● MATERIAL SHOWN
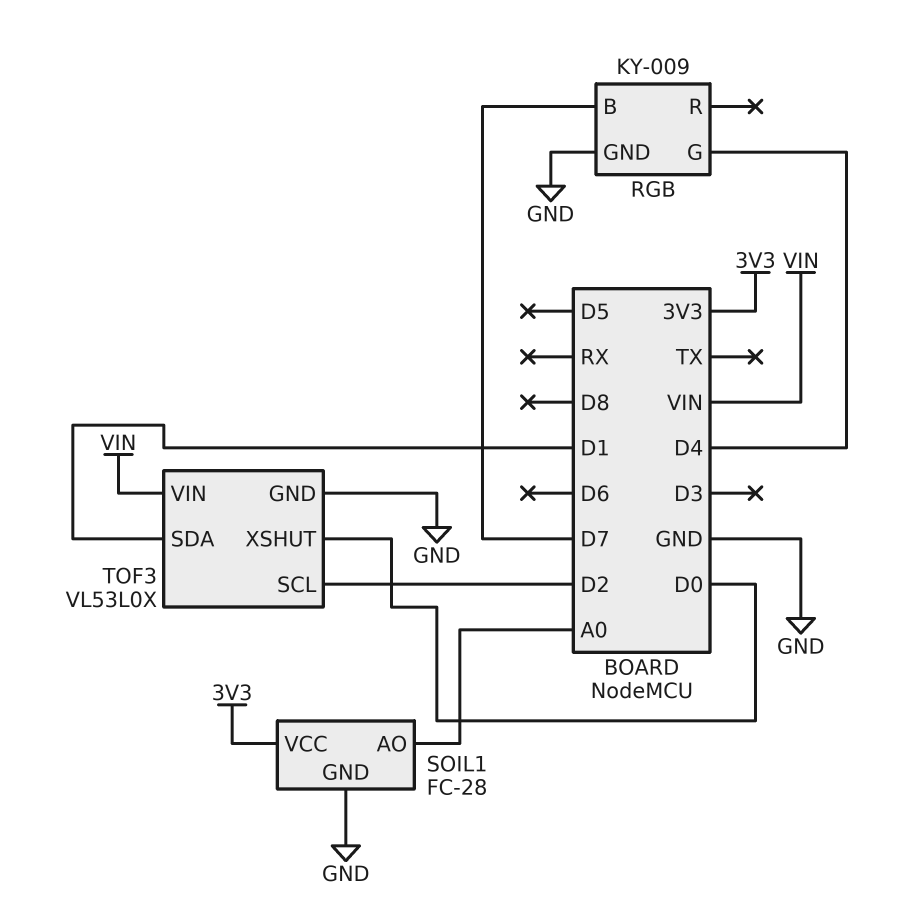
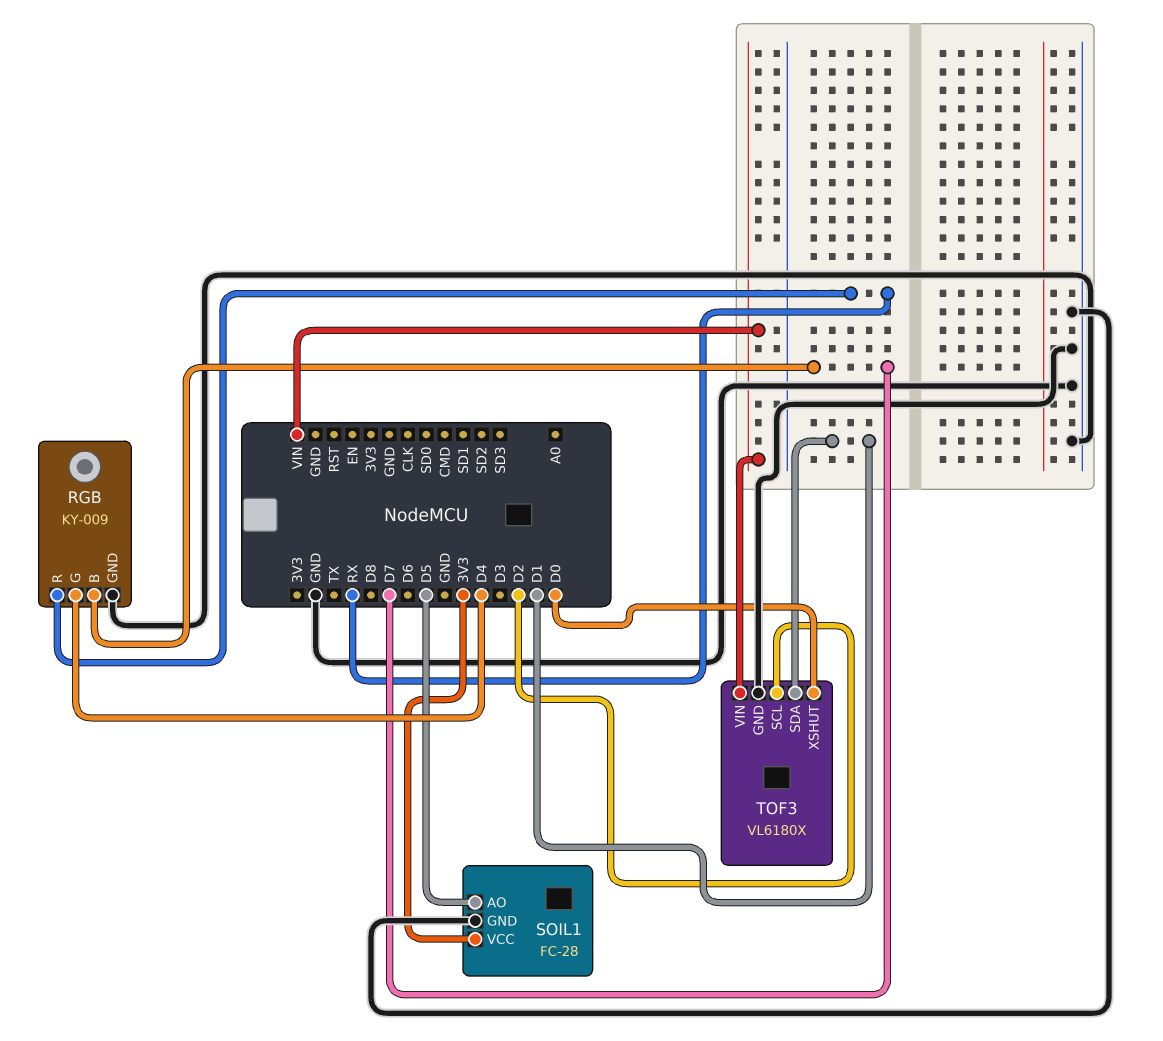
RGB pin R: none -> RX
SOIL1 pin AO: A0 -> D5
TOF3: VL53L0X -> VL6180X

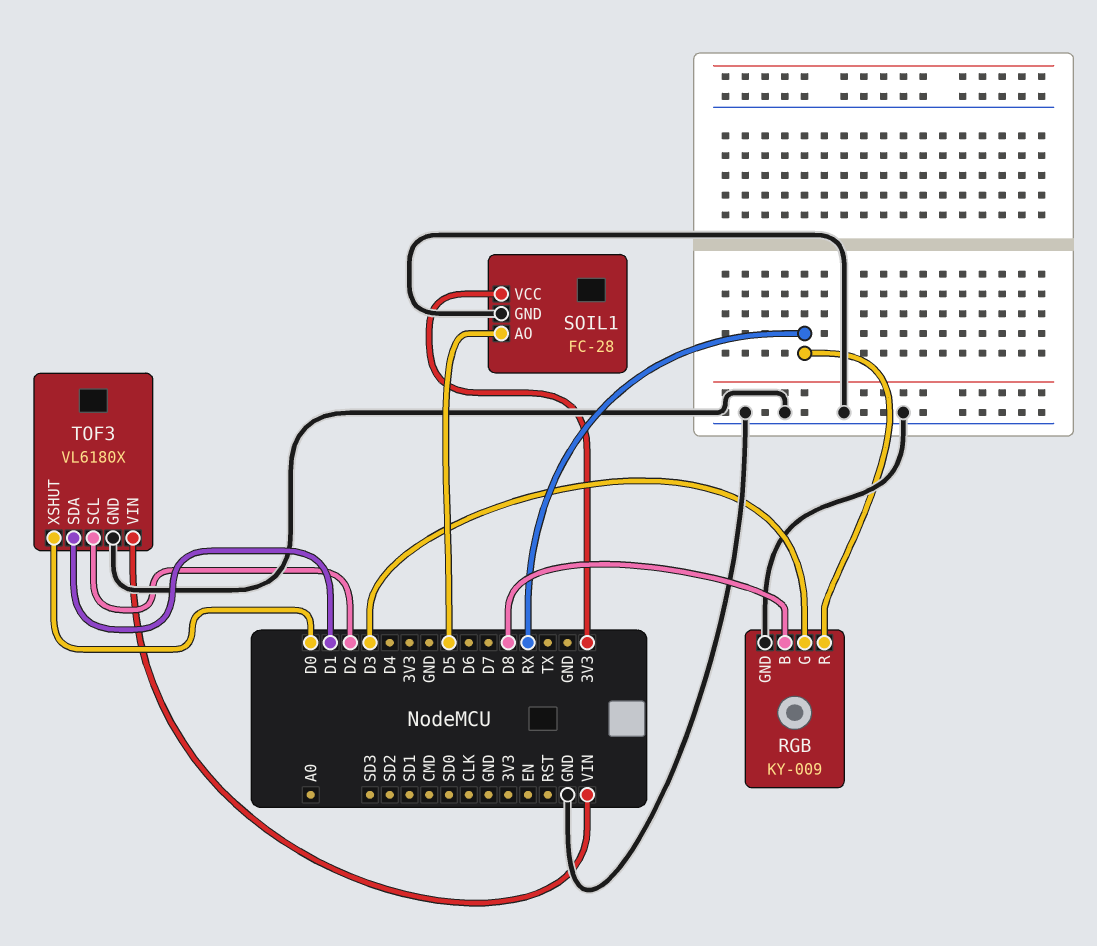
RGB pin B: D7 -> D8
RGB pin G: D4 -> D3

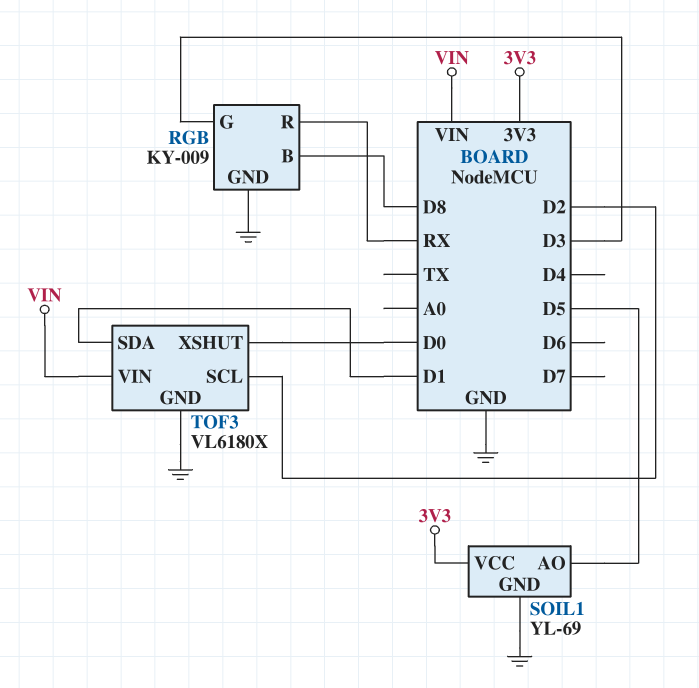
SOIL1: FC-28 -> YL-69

● REQUIRED ACTION
None of the pictures should appear, though every line of the data above must be reproduced exactly.

● RESPONSE TO THE EXERCISE
RGB pin R: none -> RX
SOIL1 pin AO: A0 -> D5
TOF3: VL53L0X -> VL6180X

RGB pin B: D7 -> D8
RGB pin G: D4 -> D3

SOIL1: FC-28 -> YL-69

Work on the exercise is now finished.